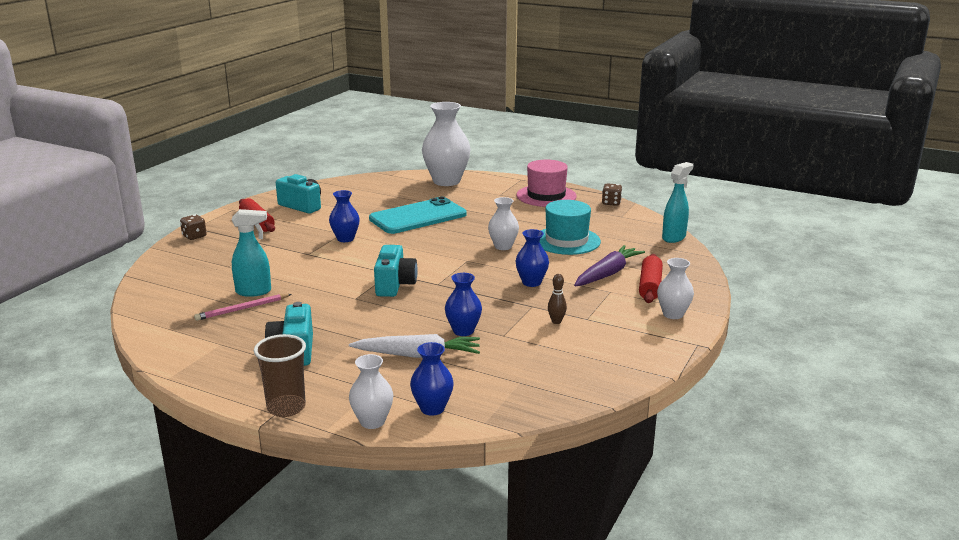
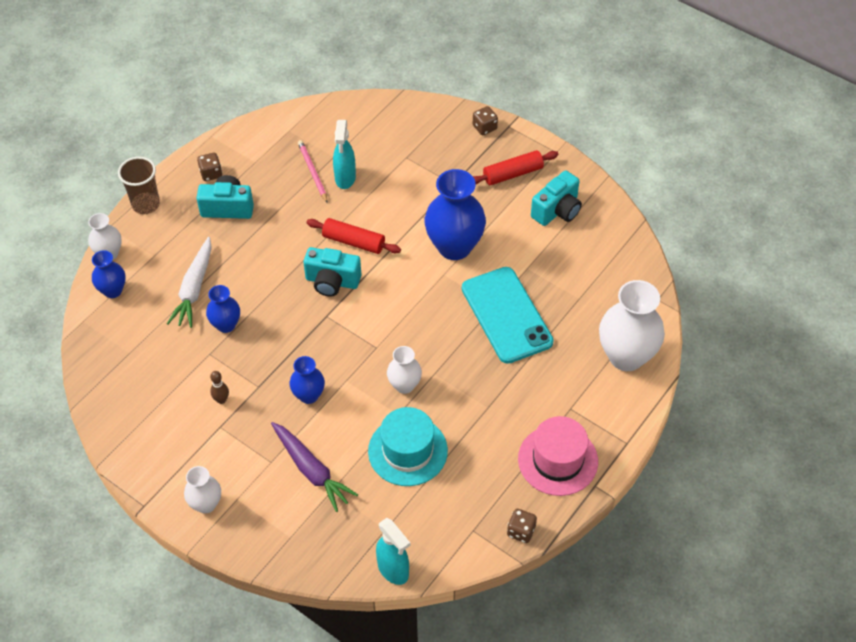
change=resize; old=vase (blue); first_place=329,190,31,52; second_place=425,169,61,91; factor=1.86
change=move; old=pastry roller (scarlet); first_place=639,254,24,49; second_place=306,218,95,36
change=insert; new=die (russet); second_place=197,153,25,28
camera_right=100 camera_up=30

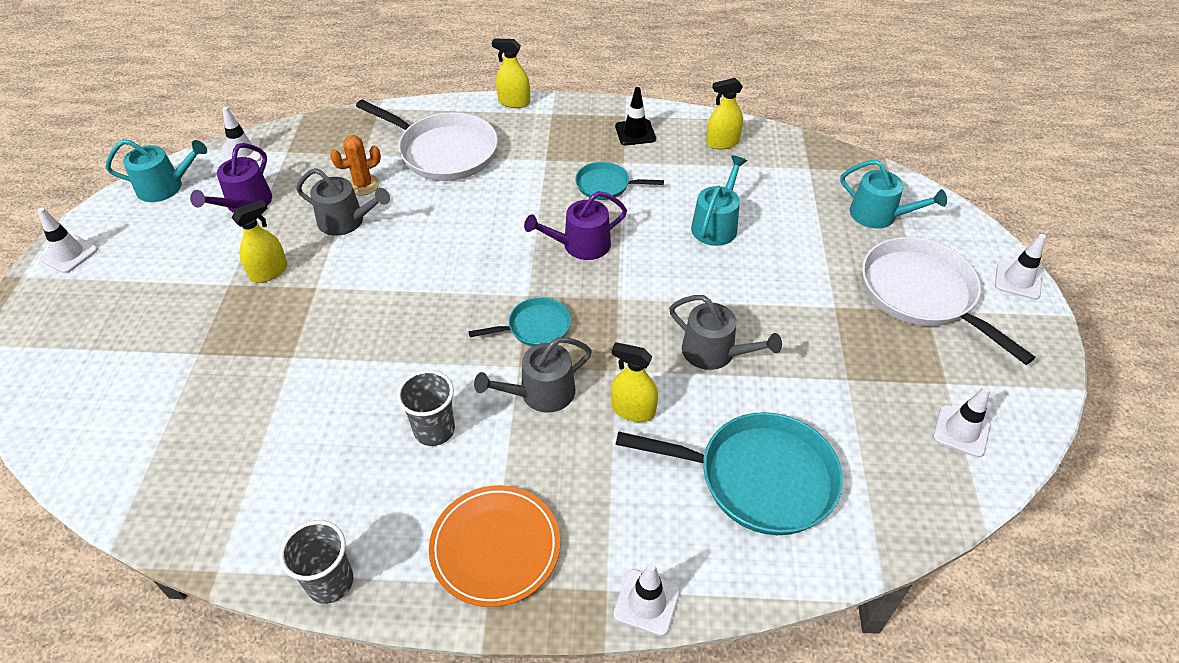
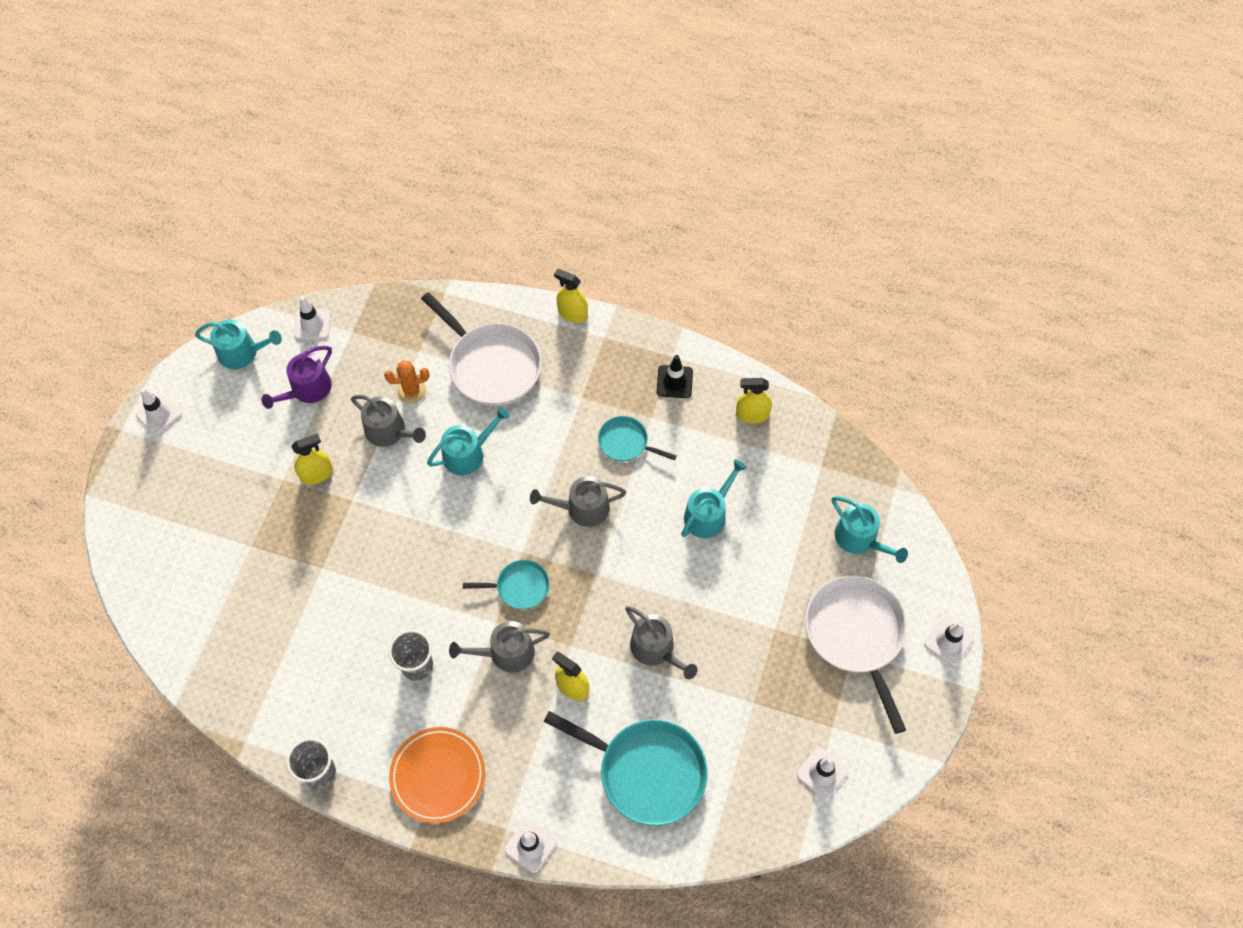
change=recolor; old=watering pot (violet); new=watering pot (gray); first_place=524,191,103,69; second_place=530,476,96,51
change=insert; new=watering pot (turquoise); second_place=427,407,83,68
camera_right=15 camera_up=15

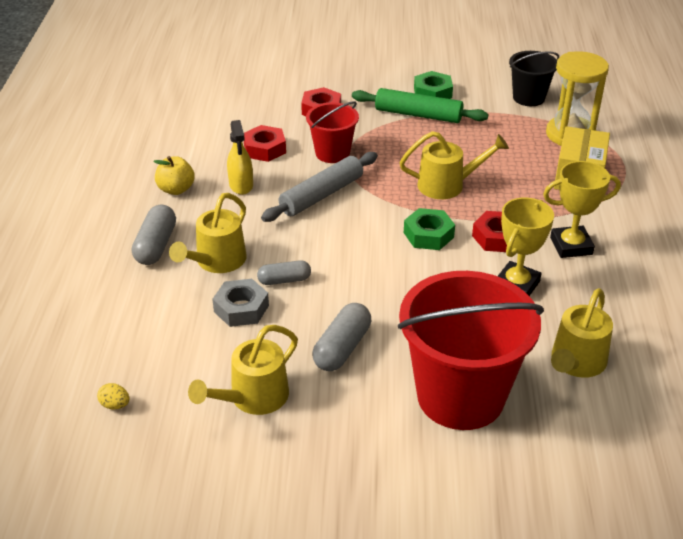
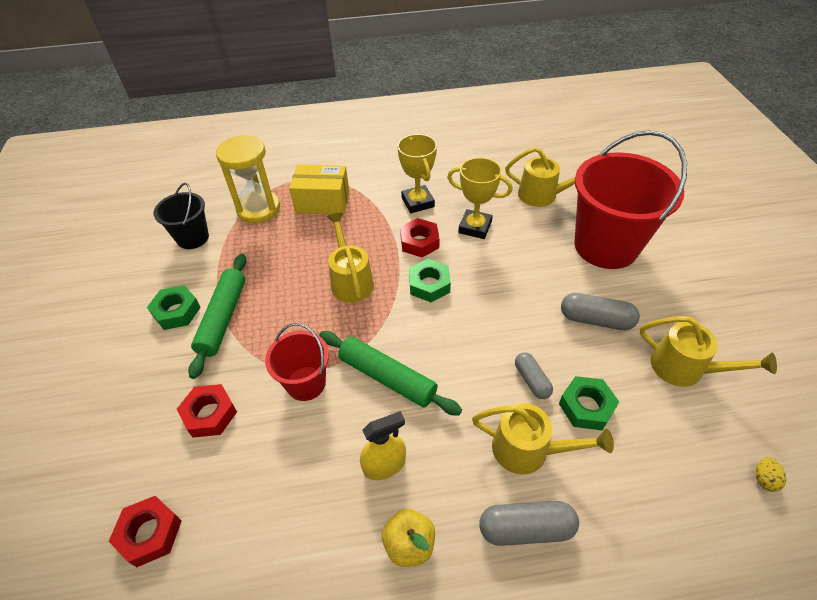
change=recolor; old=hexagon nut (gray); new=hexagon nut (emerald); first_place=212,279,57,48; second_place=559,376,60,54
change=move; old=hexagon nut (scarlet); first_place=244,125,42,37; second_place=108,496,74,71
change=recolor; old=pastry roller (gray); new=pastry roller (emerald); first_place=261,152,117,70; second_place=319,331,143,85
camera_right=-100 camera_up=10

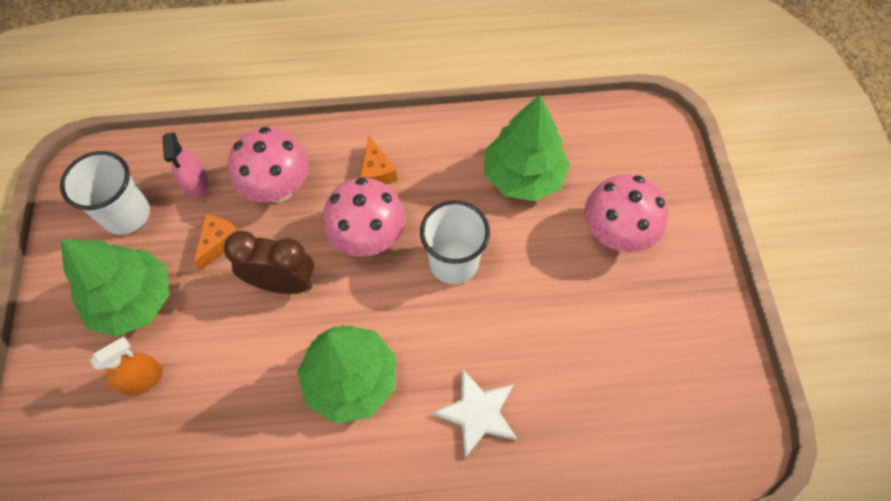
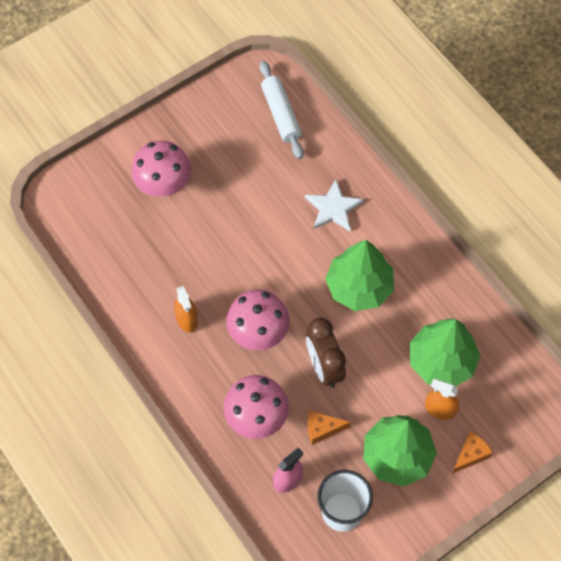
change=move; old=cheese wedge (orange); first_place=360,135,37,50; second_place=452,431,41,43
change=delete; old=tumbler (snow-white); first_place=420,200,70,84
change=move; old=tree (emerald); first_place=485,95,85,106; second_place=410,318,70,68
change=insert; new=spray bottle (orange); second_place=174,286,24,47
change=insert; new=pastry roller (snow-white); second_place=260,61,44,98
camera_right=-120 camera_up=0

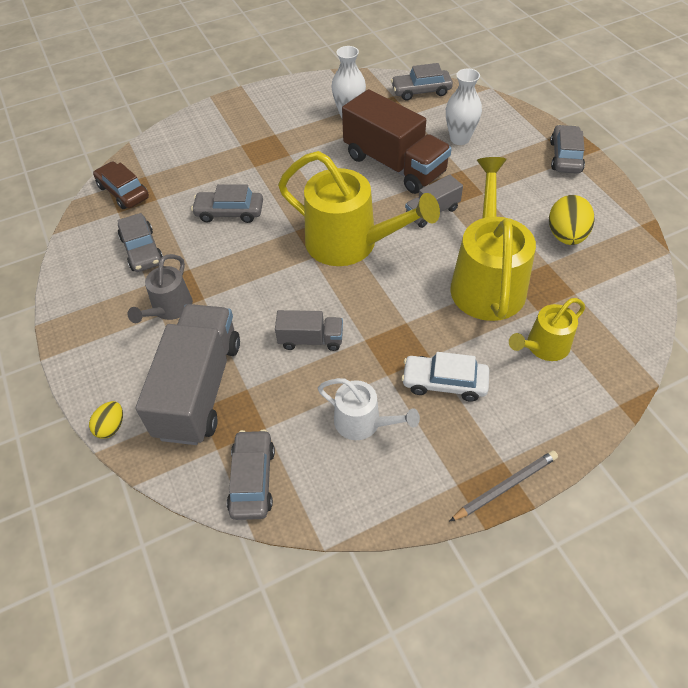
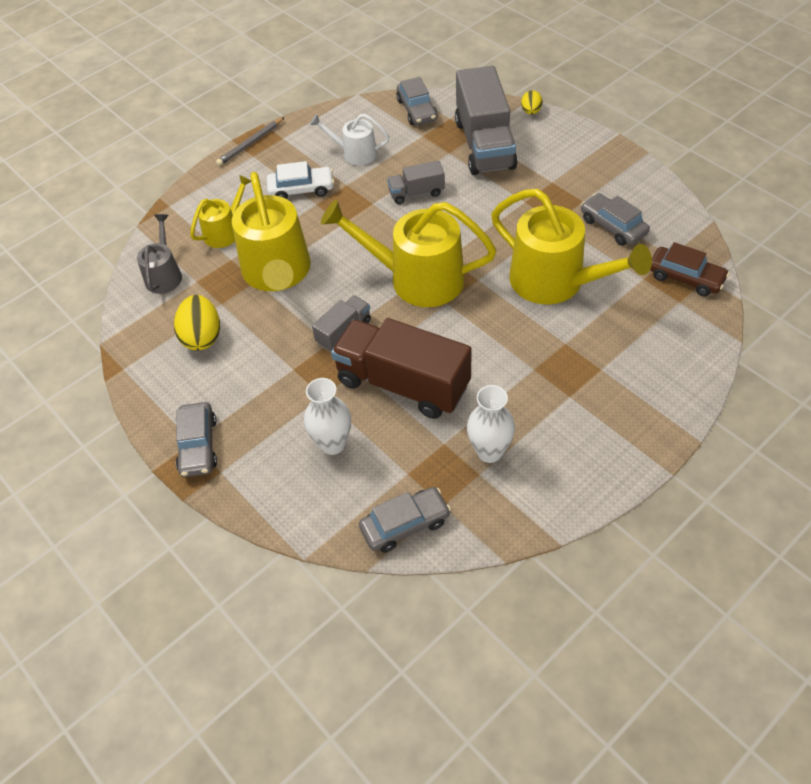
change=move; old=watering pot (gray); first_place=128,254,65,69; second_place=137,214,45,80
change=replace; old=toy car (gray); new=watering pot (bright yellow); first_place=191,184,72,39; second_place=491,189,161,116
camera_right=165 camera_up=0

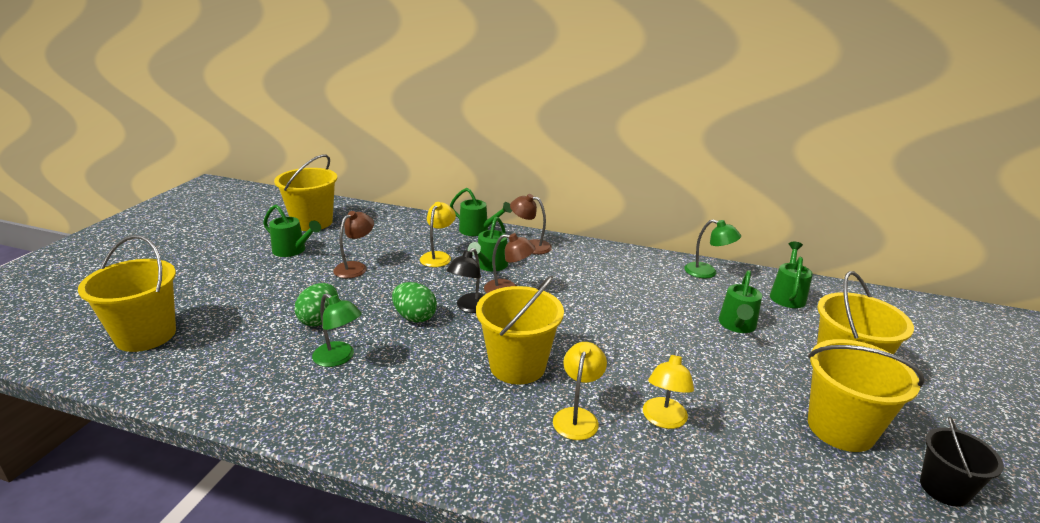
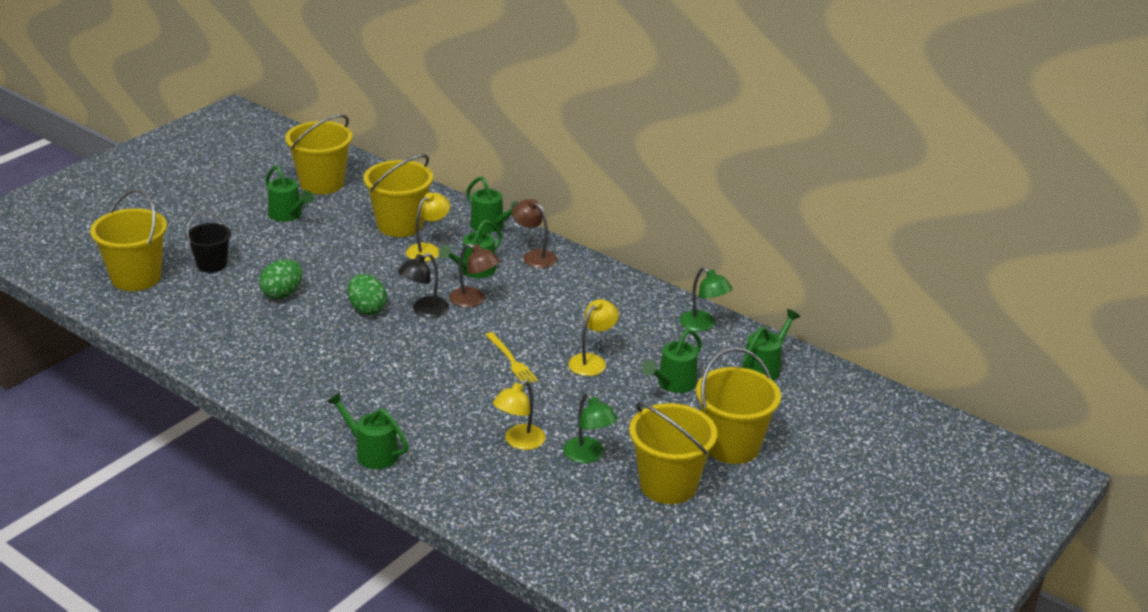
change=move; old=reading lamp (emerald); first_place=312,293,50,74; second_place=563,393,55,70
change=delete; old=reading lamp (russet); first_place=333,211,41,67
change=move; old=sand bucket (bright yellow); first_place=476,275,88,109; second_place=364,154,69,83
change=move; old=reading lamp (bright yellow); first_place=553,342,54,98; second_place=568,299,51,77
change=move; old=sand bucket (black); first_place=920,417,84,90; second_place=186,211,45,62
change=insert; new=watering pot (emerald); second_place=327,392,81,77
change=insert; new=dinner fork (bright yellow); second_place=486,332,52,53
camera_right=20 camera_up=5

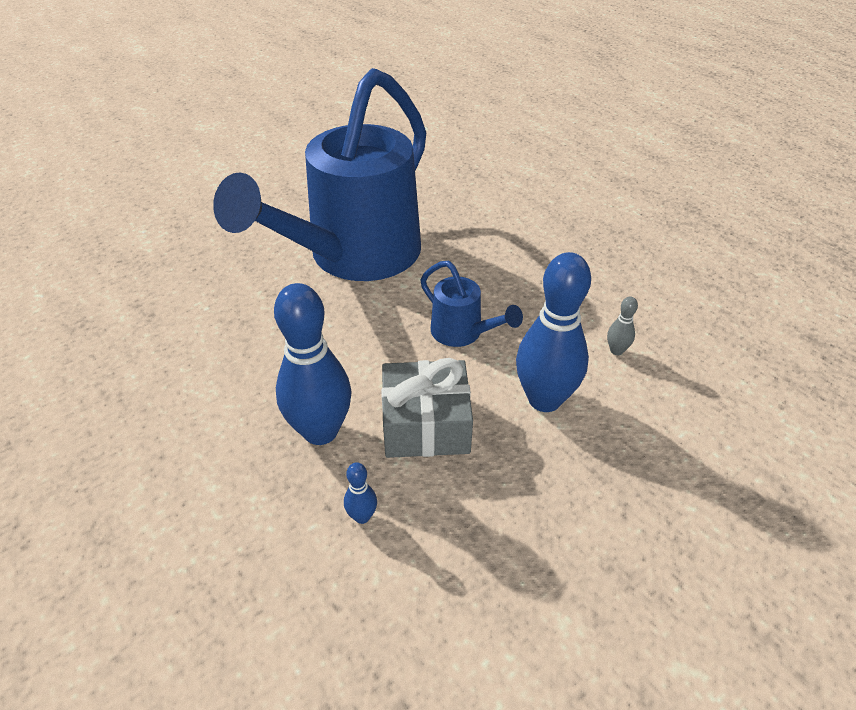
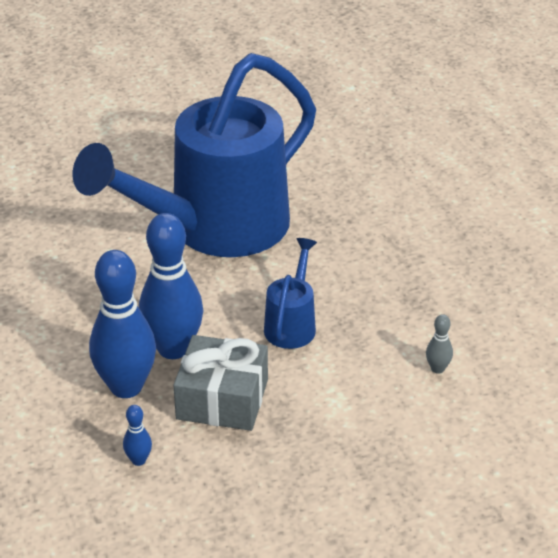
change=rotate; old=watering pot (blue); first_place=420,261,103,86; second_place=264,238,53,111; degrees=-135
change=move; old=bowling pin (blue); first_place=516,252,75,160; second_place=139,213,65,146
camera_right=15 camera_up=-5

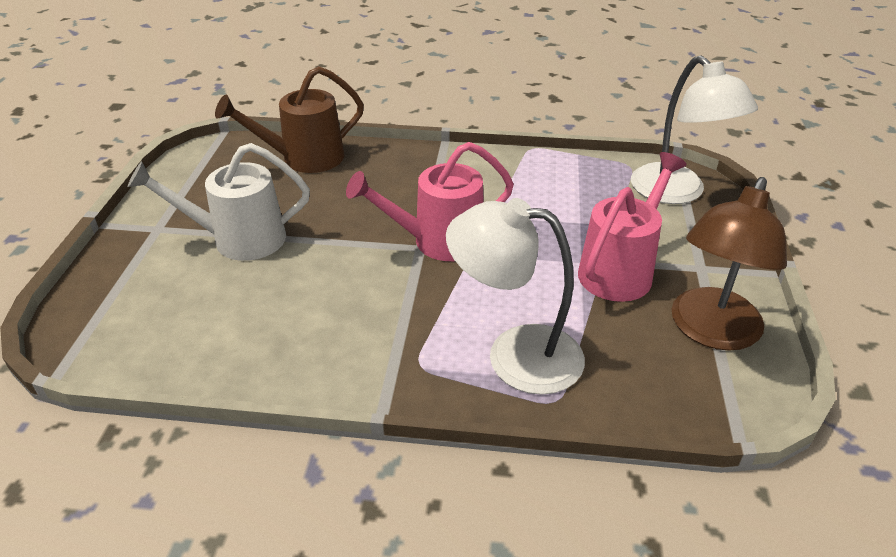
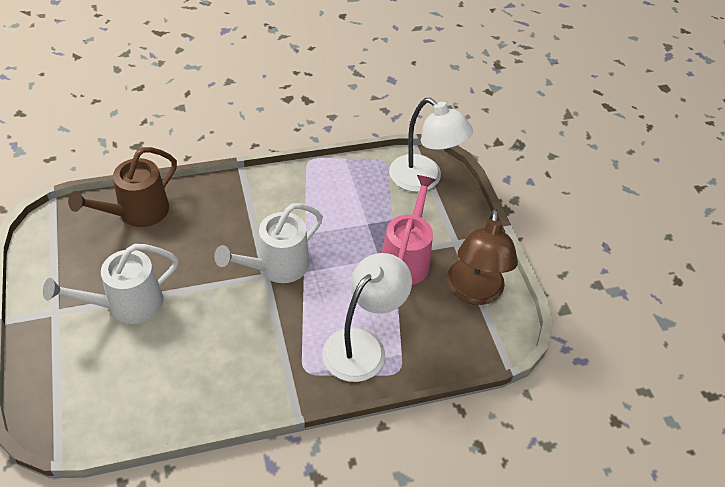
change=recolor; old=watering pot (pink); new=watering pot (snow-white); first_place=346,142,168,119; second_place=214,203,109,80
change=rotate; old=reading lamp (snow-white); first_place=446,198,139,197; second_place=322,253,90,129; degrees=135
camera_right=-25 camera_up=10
-*-*-
* **The task**: Print exactly the lines running from the start of the entries above to the line with "change=insert; new=die (russet);", both included; leave out any pictures.

* **The answer**:
change=resize; old=vase (blue); first_place=329,190,31,52; second_place=425,169,61,91; factor=1.86
change=move; old=pastry roller (scarlet); first_place=639,254,24,49; second_place=306,218,95,36
change=insert; new=die (russet); second_place=197,153,25,28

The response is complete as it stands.